Data to use —
#####
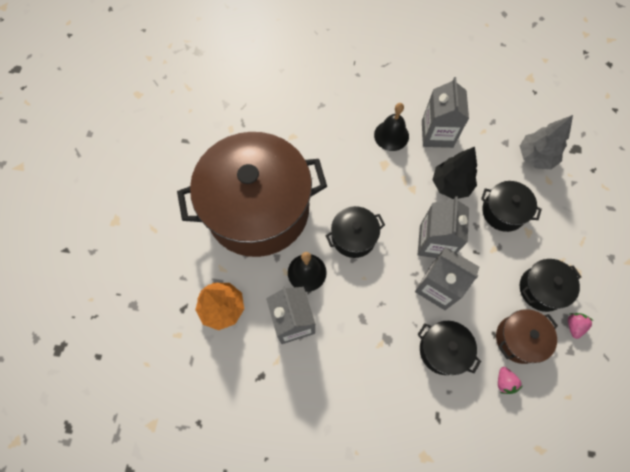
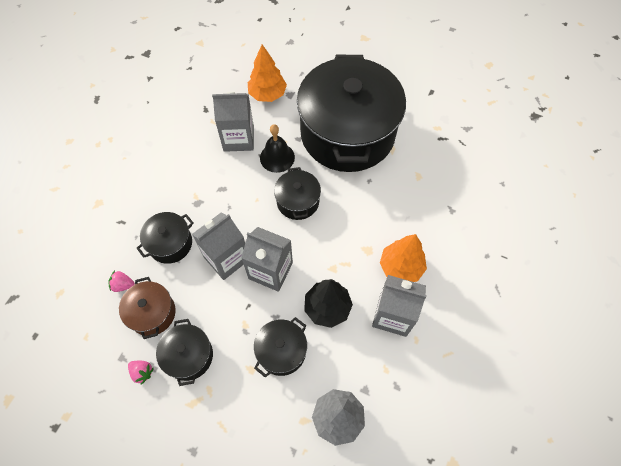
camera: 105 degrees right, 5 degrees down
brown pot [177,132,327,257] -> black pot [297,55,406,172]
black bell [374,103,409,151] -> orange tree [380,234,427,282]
#####
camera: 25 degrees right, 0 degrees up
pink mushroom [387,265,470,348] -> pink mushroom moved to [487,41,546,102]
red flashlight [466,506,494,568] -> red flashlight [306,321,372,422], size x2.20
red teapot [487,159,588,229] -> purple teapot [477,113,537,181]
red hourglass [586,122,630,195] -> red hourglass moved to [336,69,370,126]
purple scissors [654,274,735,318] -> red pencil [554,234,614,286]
#####
Directions for this task —
Look through the entries above and report each line where the string "moved" occurs.

Answer to the exercise —
pink mushroom [387,265,470,348] -> pink mushroom moved to [487,41,546,102]
red hourglass [586,122,630,195] -> red hourglass moved to [336,69,370,126]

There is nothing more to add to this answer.